### Task requirements:
The answer must be the lines from the one that holds "TEMP pin GND: GND -> none" through the final line of the data, copied exactly, with no pictures.

Entries shown START

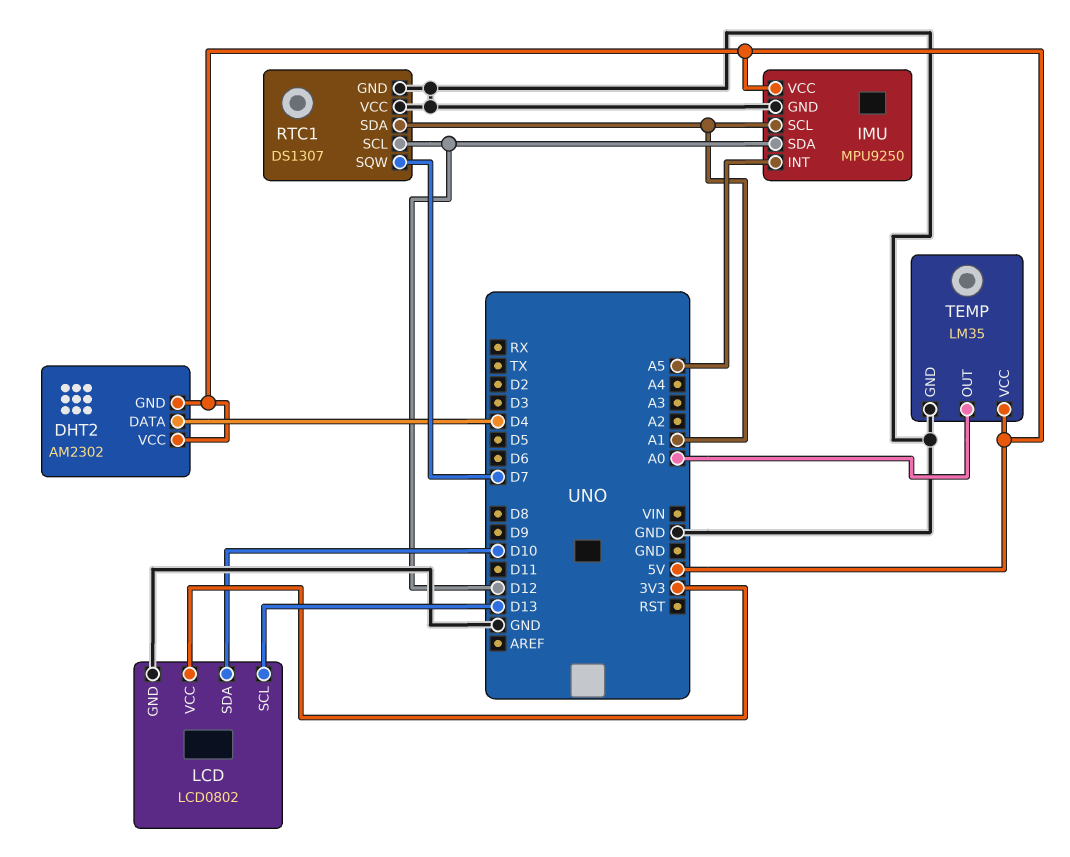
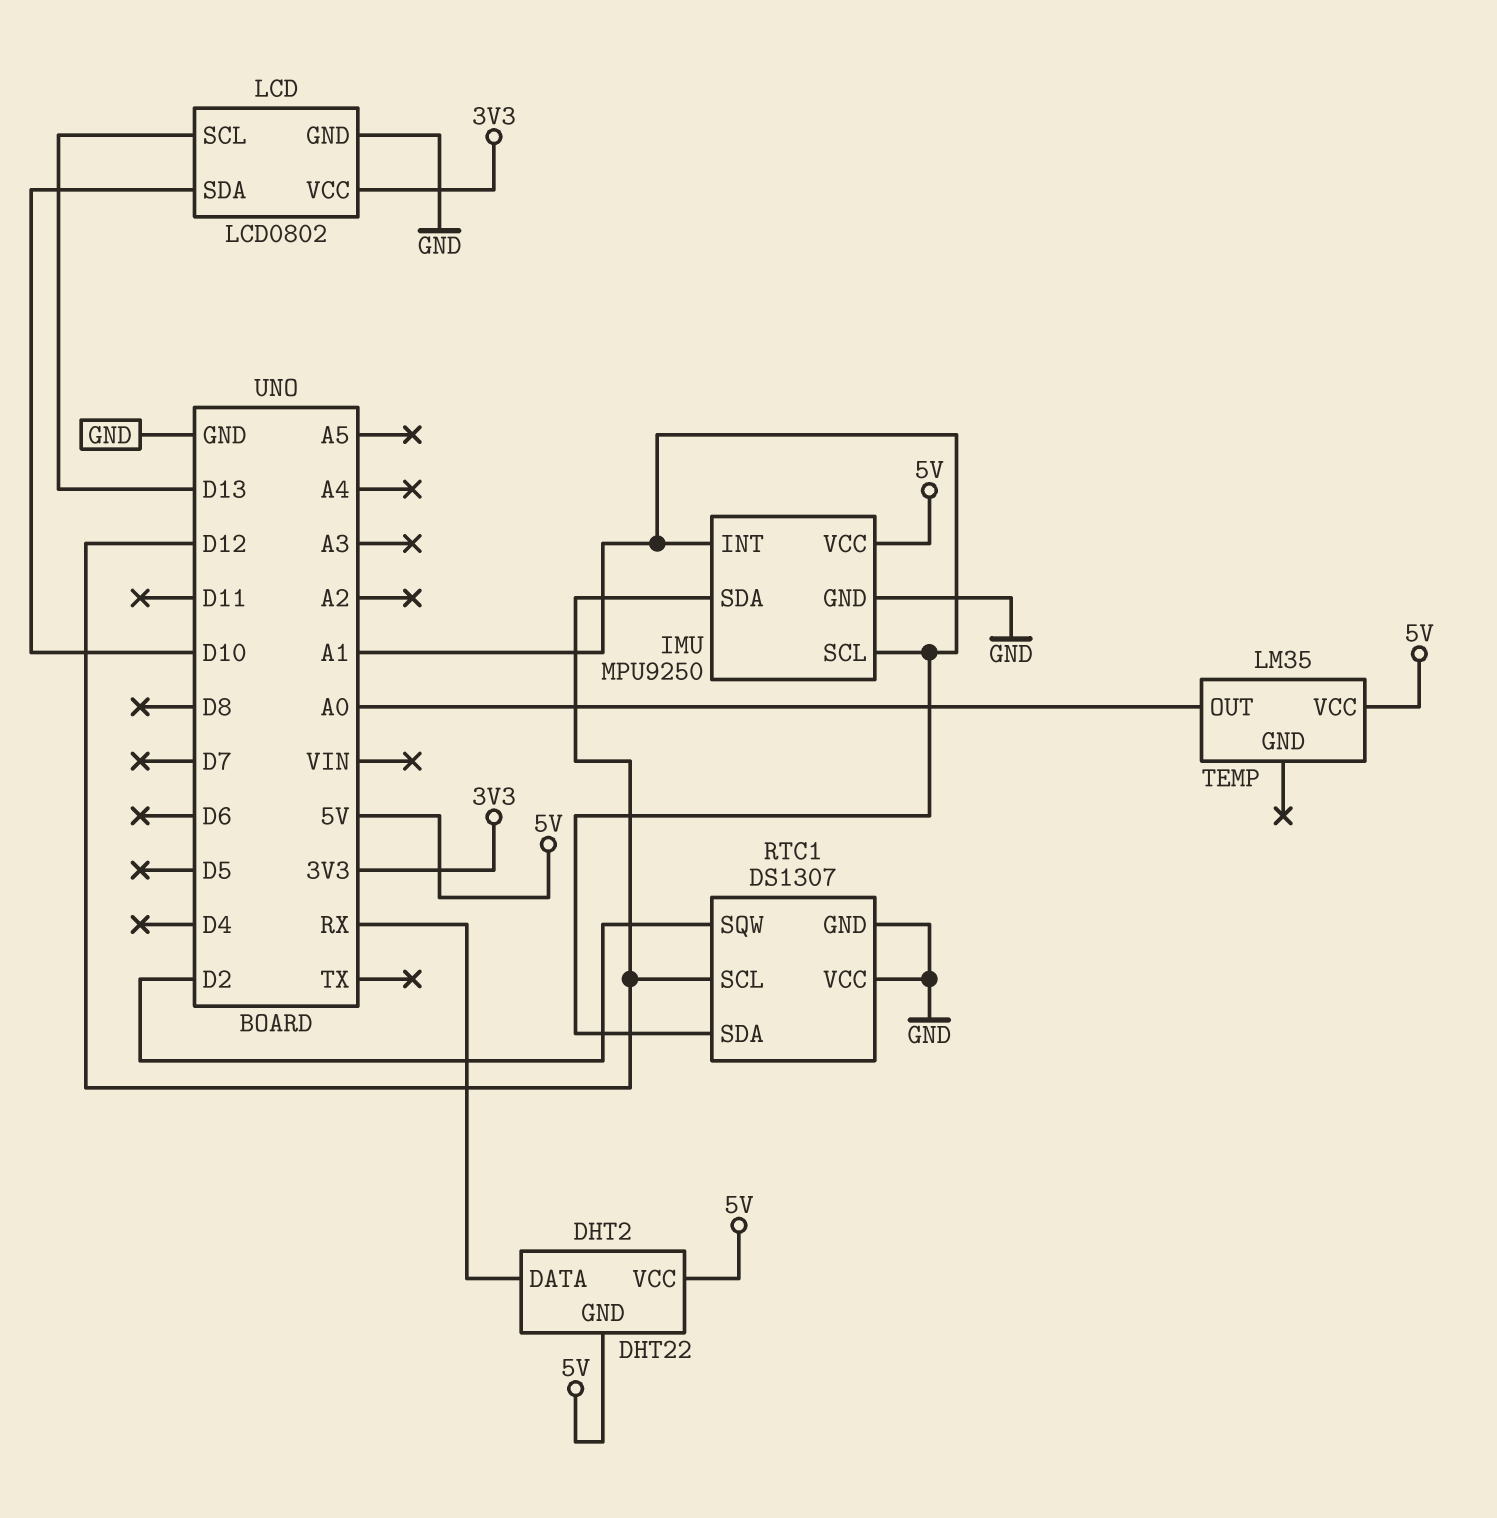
DHT2: AM2302 -> DHT22
DHT2 pin DATA: D4 -> RX
IMU pin INT: A5 -> A1
RTC1 pin SQW: D7 -> D2
TEMP pin GND: GND -> none

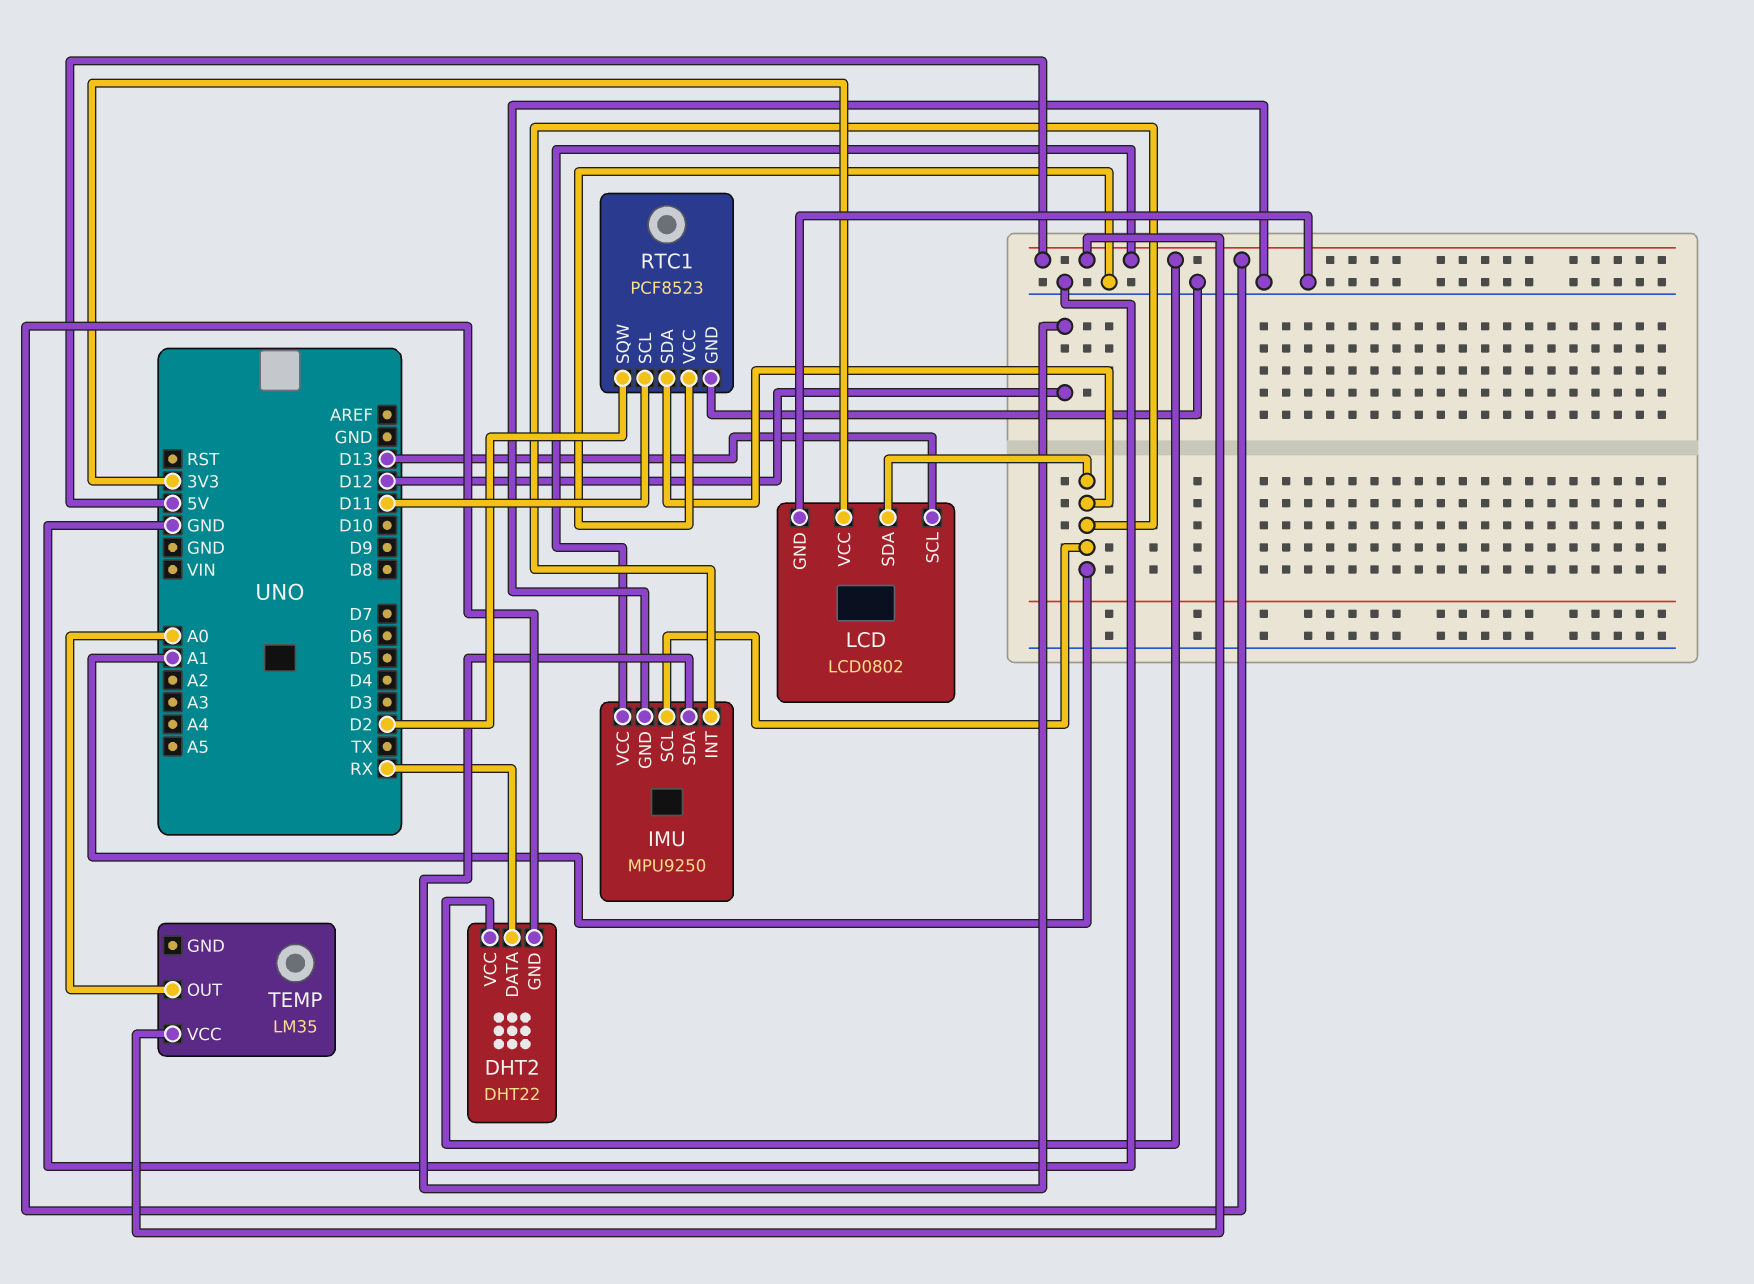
LCD pin SDA: D10 -> A1
RTC1: DS1307 -> PCF8523
RTC1 pin SCL: D12 -> D11

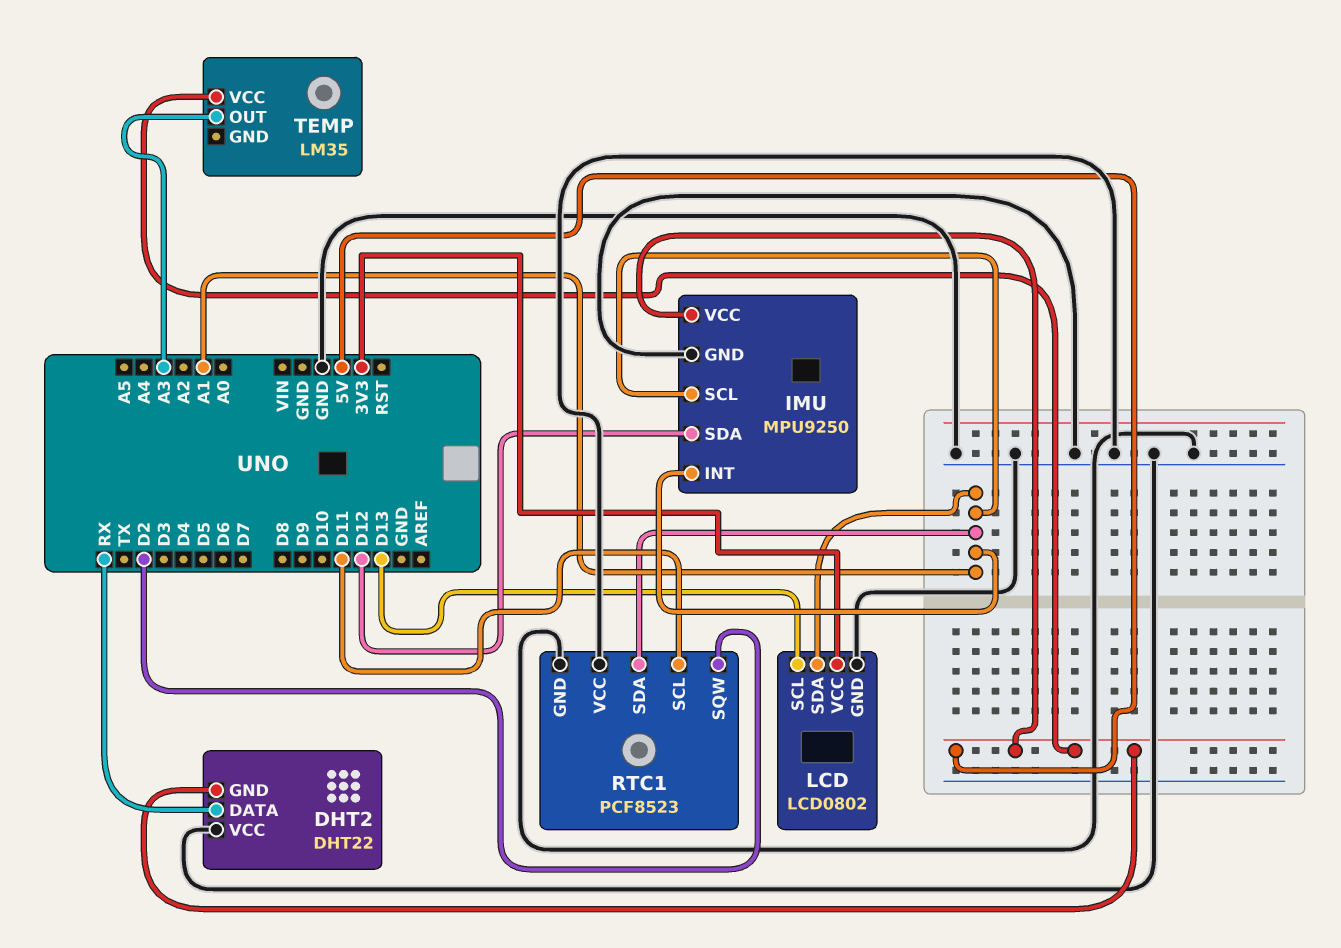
DHT2 pin VCC: 5V -> GND
TEMP pin OUT: A0 -> A3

Entries shown END

### Exercise output:
TEMP pin GND: GND -> none

LCD pin SDA: D10 -> A1
RTC1: DS1307 -> PCF8523
RTC1 pin SCL: D12 -> D11

DHT2 pin VCC: 5V -> GND
TEMP pin OUT: A0 -> A3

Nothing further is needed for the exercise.